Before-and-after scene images
┌────────
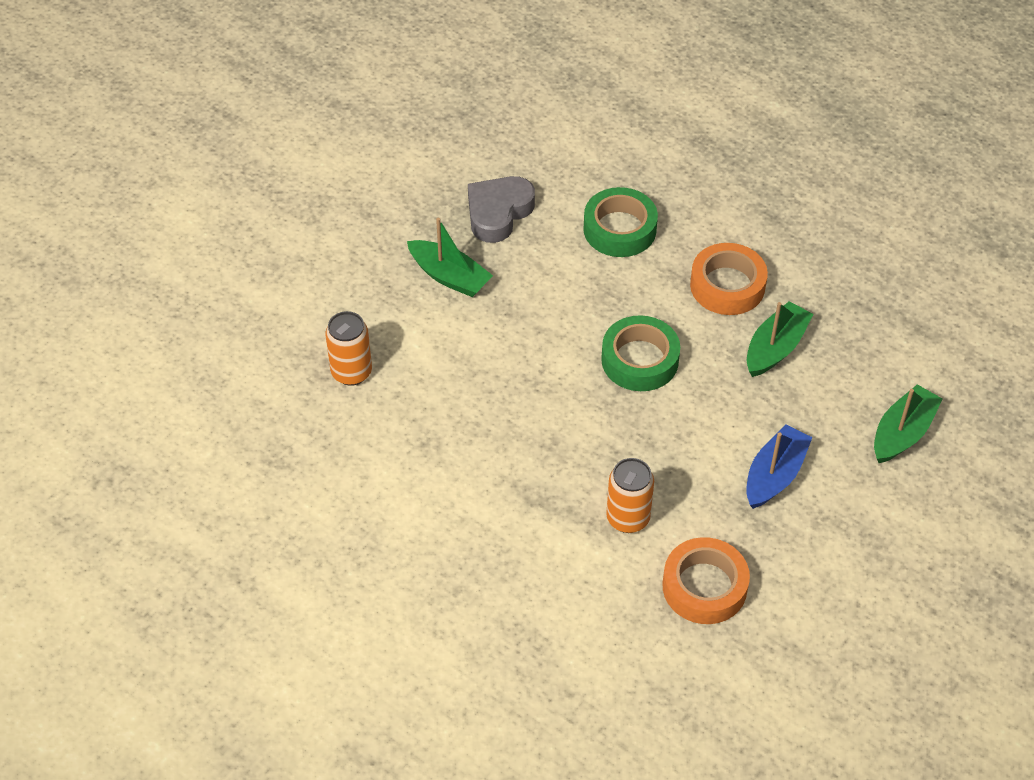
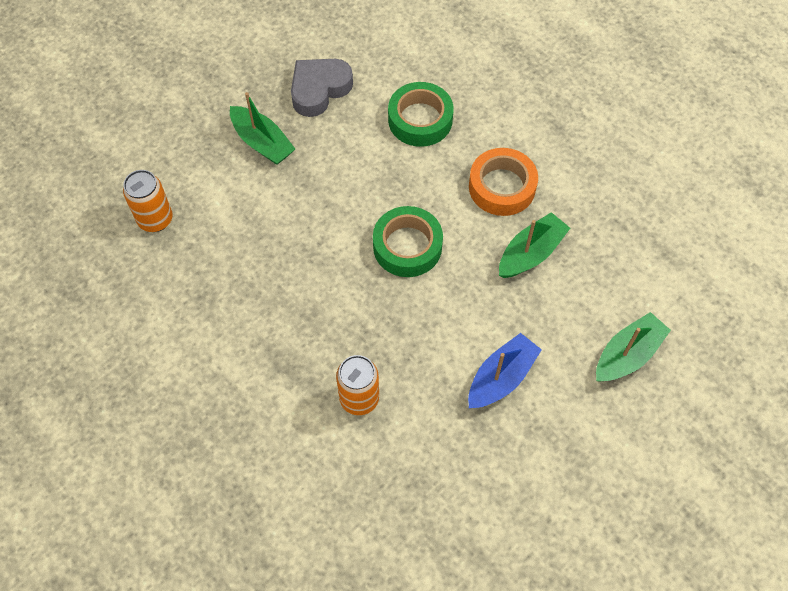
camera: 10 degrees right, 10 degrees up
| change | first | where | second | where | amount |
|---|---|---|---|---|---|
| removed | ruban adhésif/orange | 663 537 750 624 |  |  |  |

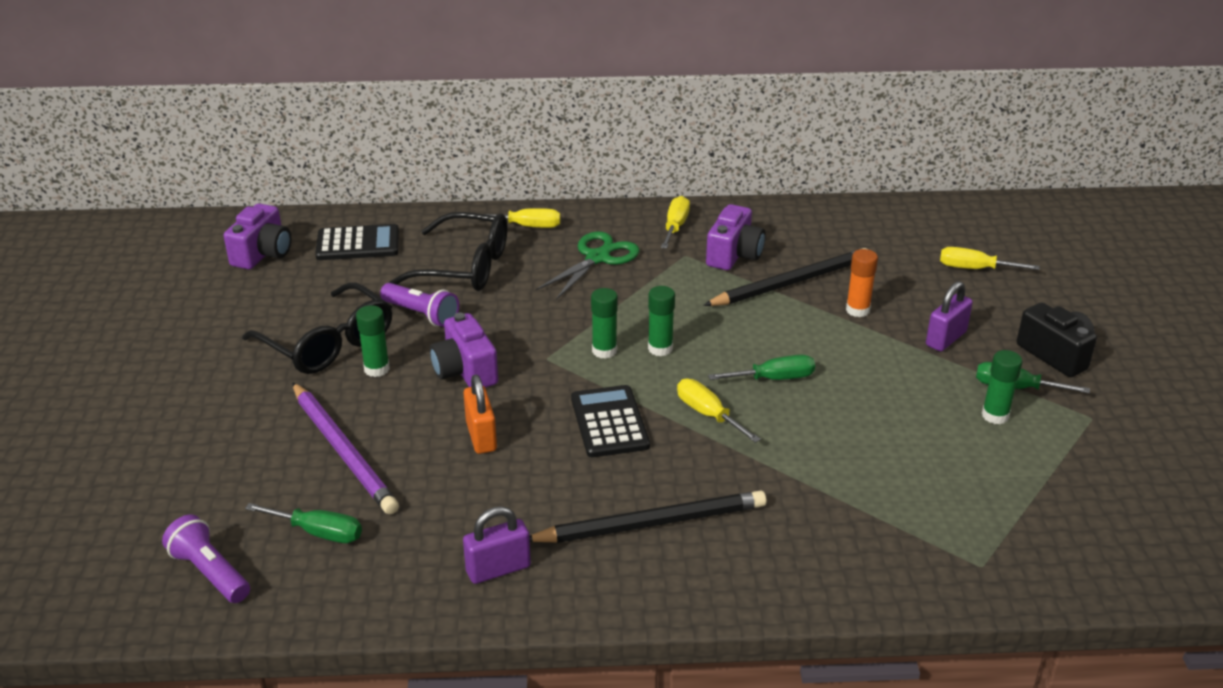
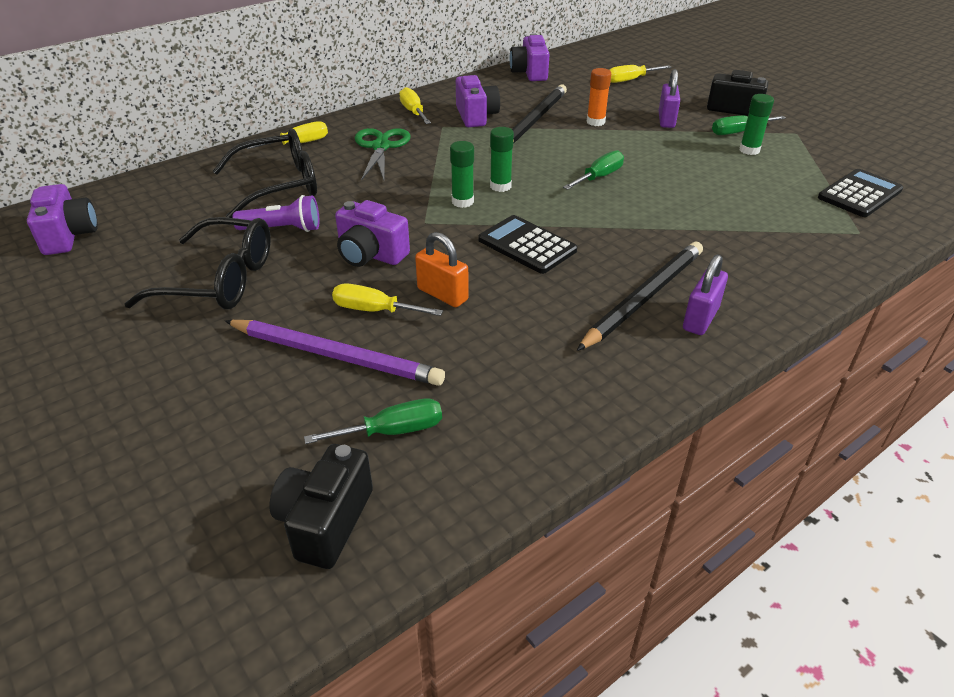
camera: 35 degrees left, 5 degrees up
| change | first | where | second | where | amount |
|---|---|---|---|---|---|
| removed | bâton de colle/vert | 356 305 390 377 |  |  |  |
| added |  |  | appareil photo/violet | 509 33 550 81 |  |
| moved | calculatrice/noir | 315 224 399 260 |  | 818 169 903 217 |  |
| moved | cadenas/violet | 463 506 531 584 |  | 683 254 728 335 |  |
| moved | tournevis/jaune | 677 379 761 443 |  | 332 283 443 316 |  |
| replaced | lampe de poche/violet | 162 514 250 603 | appareil photo/noir | 269 444 373 569 |  |

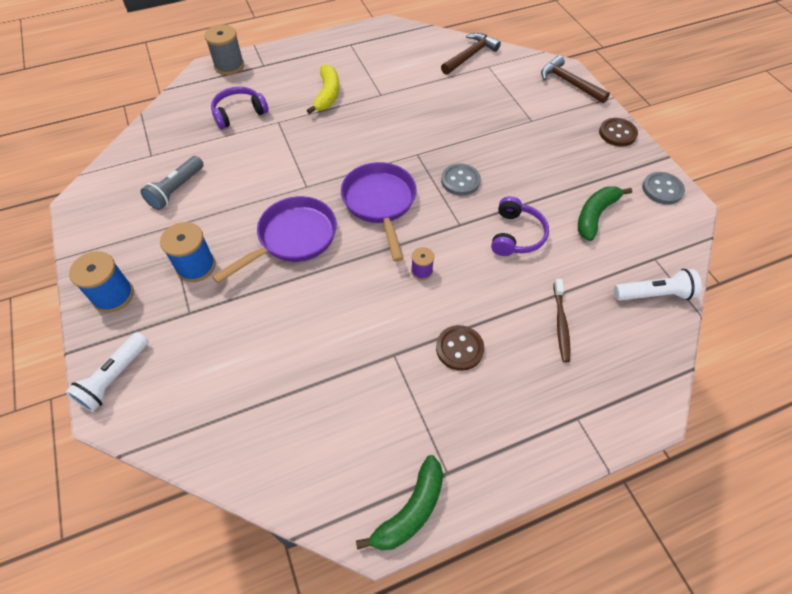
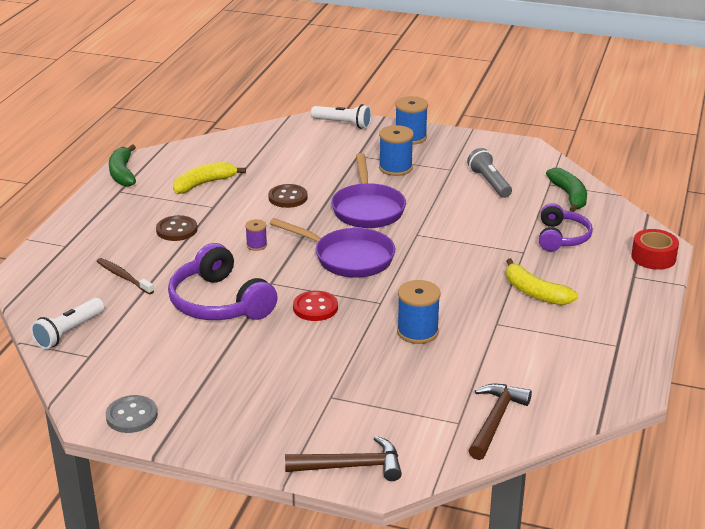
camera: 130 degrees right, 25 degrees down
| change | first | where | second | where | amount |
|---|---|---|---|---|---|
| added |  |  | banane/jaune | 173 162 246 194 |  |
| added |  |  | bobine/bleu | 397 280 441 344 |  |
| moved | banane/vert | 578 186 632 241 |  | 546 168 587 212 |  |
| moved | bouton/marron | 599 118 638 147 |  | 268 184 308 208 |  |
| replaced | bobine/gris | 204 24 244 75 | ruban adhésif/rouge | 631 229 679 270 |  |
| recoloured | bouton/gris | 441 164 481 196 | bouton/rouge | 293 291 338 321 |  |
| turned | lampe de poche/blanc | 66 332 149 412 |  | 311 104 372 129 | 135 degrees clockwise |
| turned | marteau/marron | 441 33 501 75 |  | 468 384 532 460 | 150 degrees counterclockwise |
| resized | casque audio/violet | 491 196 549 256 |  | 168 243 278 320 | x1.57 |

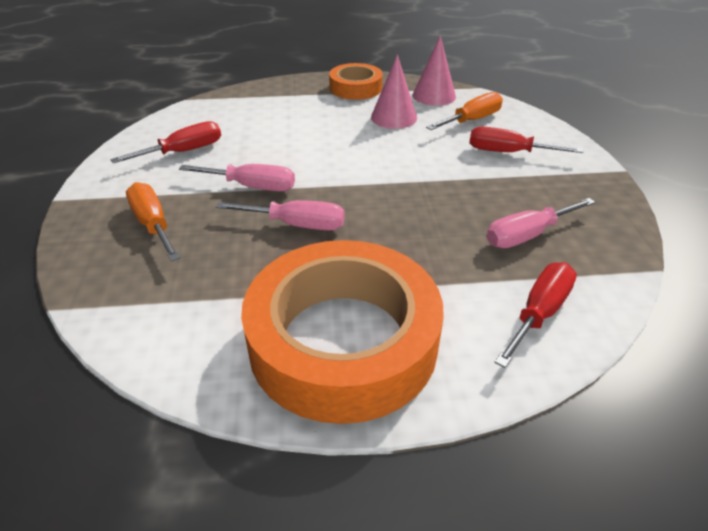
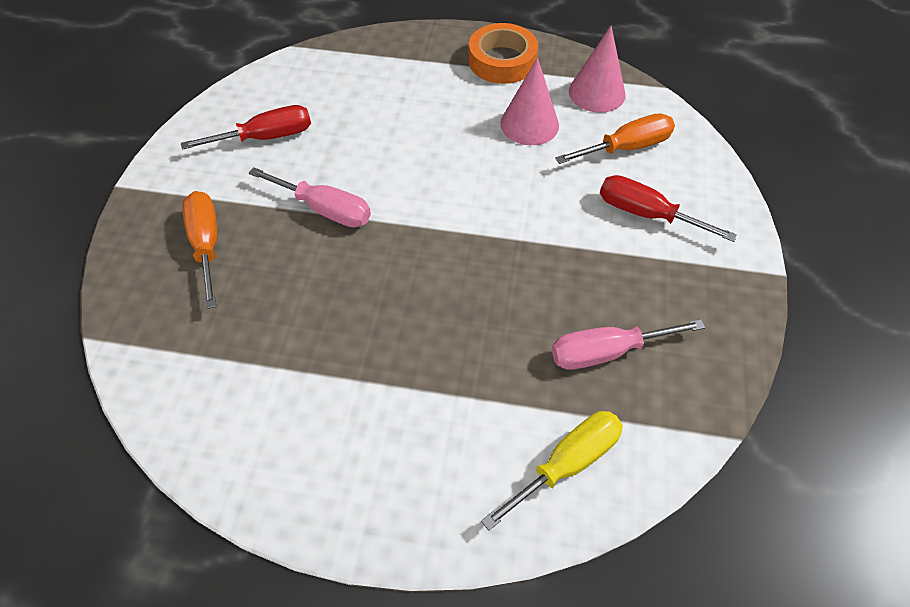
camera: 15 degrees right, 15 degrees up
| change | first | where | second | where | amount |
|---|---|---|---|---|---|
| removed | tournevis/rose | 216 200 345 230 |  |  |  |
| removed | ruban adhésif/orange | 241 240 444 424 |  |  |  |
| recoloured | tournevis/rouge | 494 262 577 368 | tournevis/jaune | 481 411 623 531 |  |

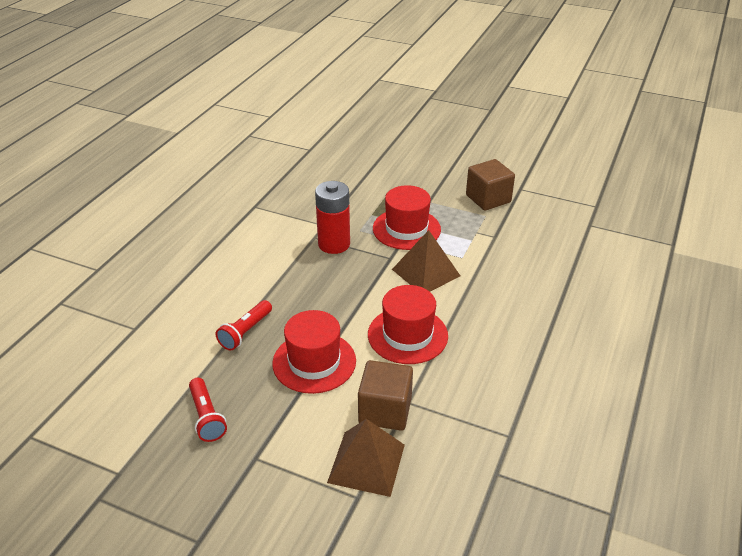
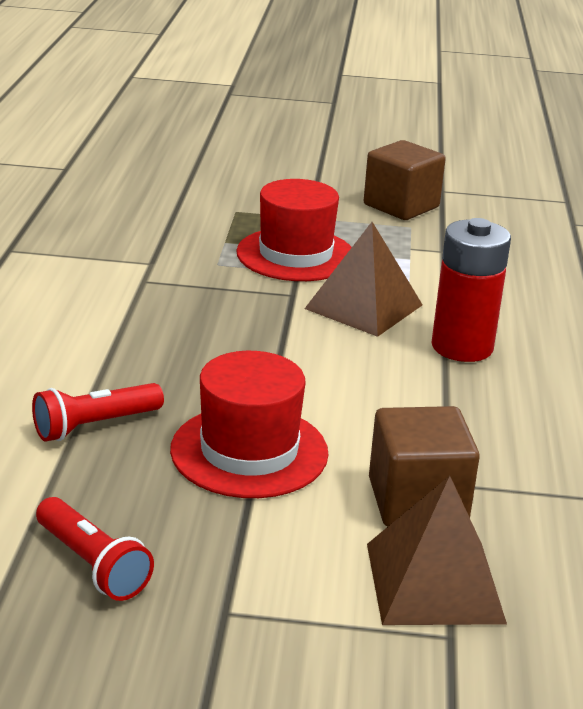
camera: 20 degrees left, 10 degrees down
| change | first | where | second | where | amount |
|---|---|---|---|---|---|
| removed | chapeau/rouge | 368 285 448 364 |  |  |  |
| moved | pile/rouge | 315 181 350 254 |  | 431 218 511 362 |  |
| turned | lampe de poche/rouge | 216 300 272 350 |  | 32 383 164 442 | 45 degrees clockwise |

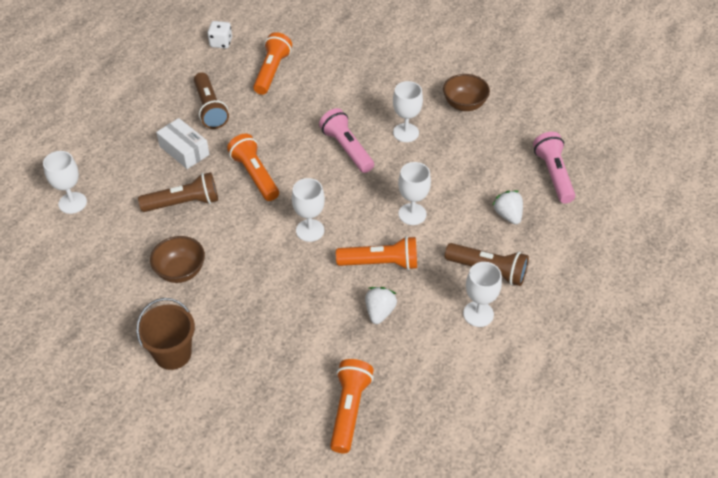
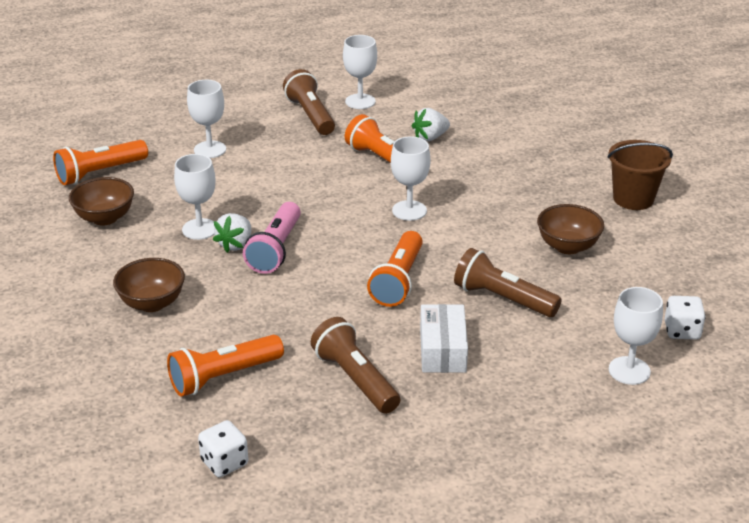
camera: 135 degrees left, 15 degrees down
| change | first | where | second | where | amount |
|---|---|---|---|---|---|
| removed | lampe de poche/rose | 533 132 575 203 |  |  |  |
| added |  |  | bol/marron | 113 258 185 312 |  |
| added |  |  | dé/blanc | 665 296 706 340 |  |
| moved | lampe de poche/orange | 330 359 374 453 |  | 53 140 148 185 |  |
| moved | verre à pied/blanc | 398 162 431 225 |  | 187 80 226 158 |  |
| moved | fraise/blanc | 492 191 523 225 |  | 213 213 251 253 |  |
| turned | lampe de poche/marron | 194 72 229 129 |  | 311 317 400 414 | 60 degrees counterclockwise |

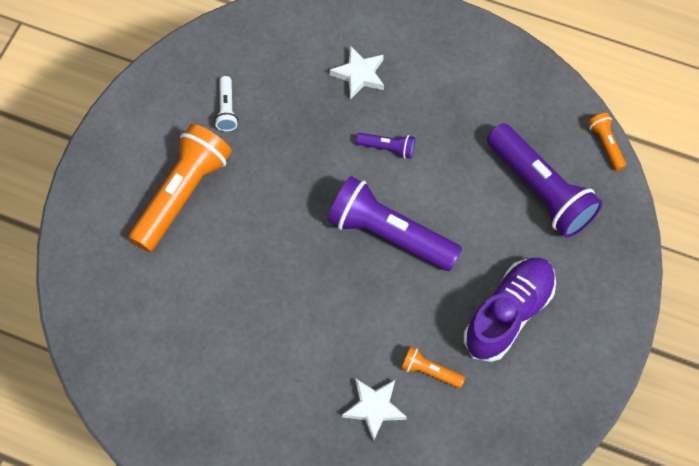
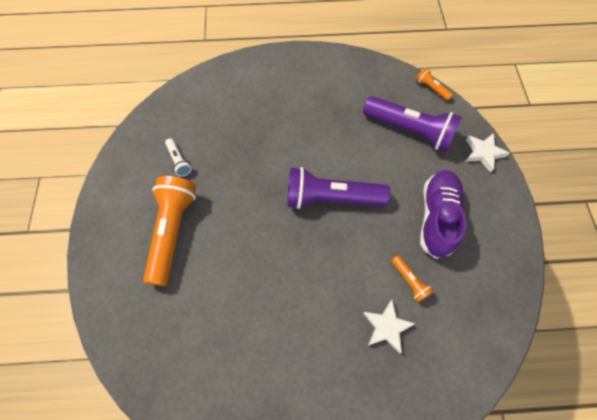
camera: 25 degrees left, 0 degrees up
| change | first | where | second | where | amount |
|---|---|---|---|---|---|
| removed | lampe de poche/violet | 356 133 415 159 |  |  |  |
| moved | étoile/blanc | 330 46 384 100 |  | 465 133 509 173 |  |
| turned | lampe de poche/orange | 401 347 465 388 |  | 391 255 434 303 | 120 degrees counterclockwise |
└────────
• ABOUT THIS TASK
Looking through the data above, copy out each line in which the string "adhésif" occurs.

• FINISHED EXERCISE
| removed | ruban adhésif/orange | 663 537 750 624 |  |  |  |
| replaced | bobine/gris | 204 24 244 75 | ruban adhésif/rouge | 631 229 679 270 |  |
| removed | ruban adhésif/orange | 241 240 444 424 |  |  |  |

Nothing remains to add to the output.